*** Opening Records for this task ***
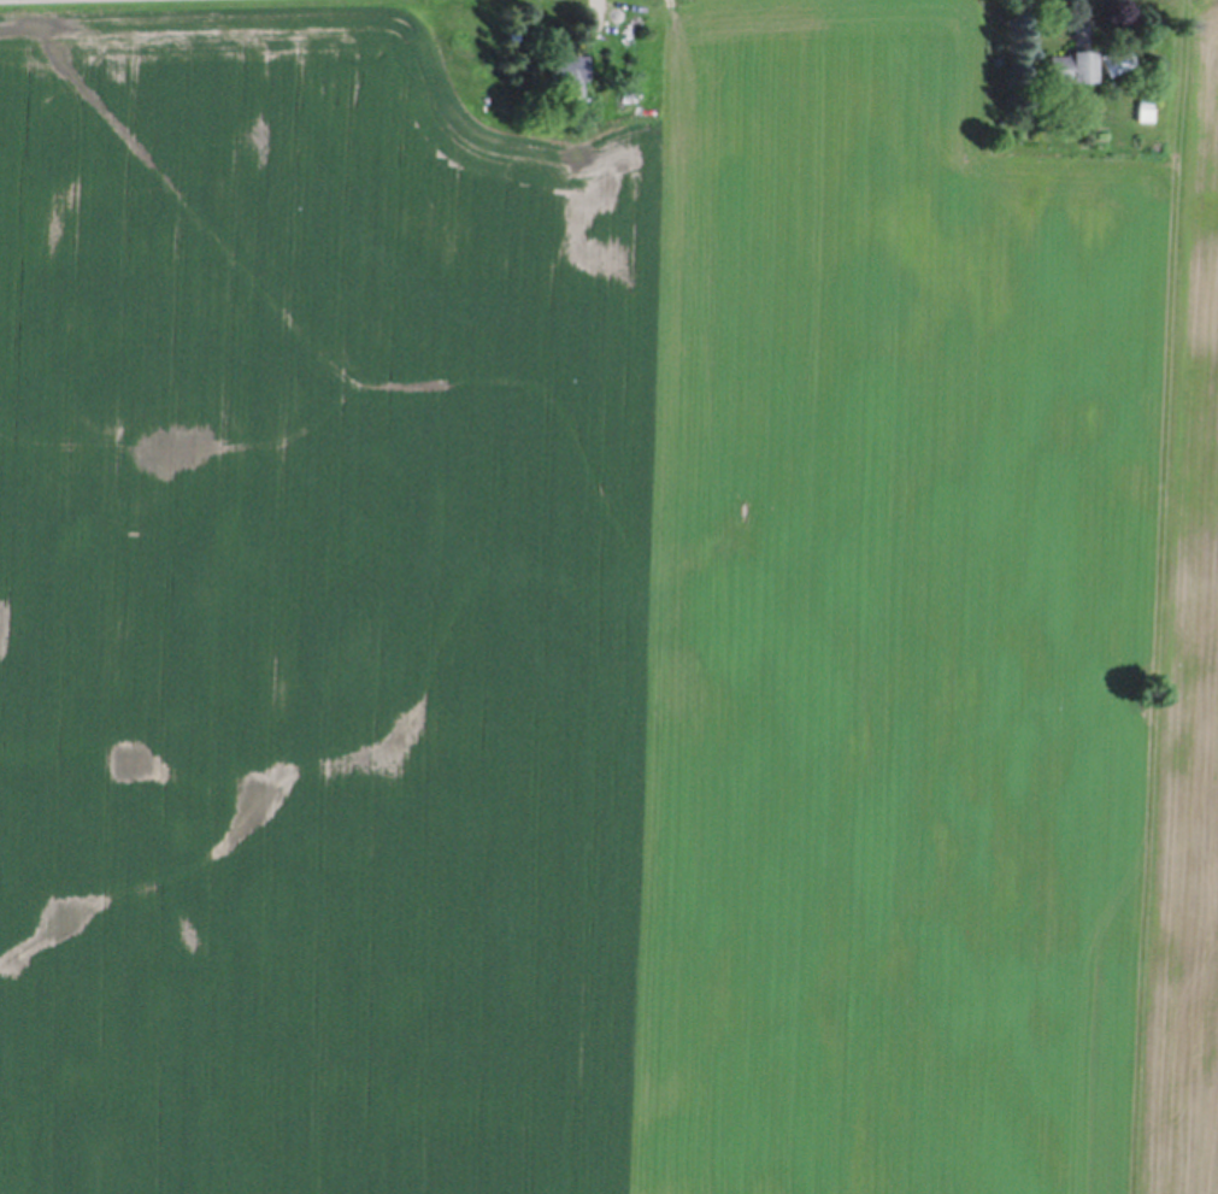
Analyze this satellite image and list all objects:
road: (1085, 1)
road: (595, 7)
building: (1067, 63)
building: (564, 64)
building: (1142, 108)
*** Closing Records for this task ***
◆ **What to produce**
Word for word, return the material above; the pictures stay out.

◆ **Output of the task**
Analyze this satellite image and list all objects:
road: (1085, 1)
road: (595, 7)
building: (1067, 63)
building: (564, 64)
building: (1142, 108)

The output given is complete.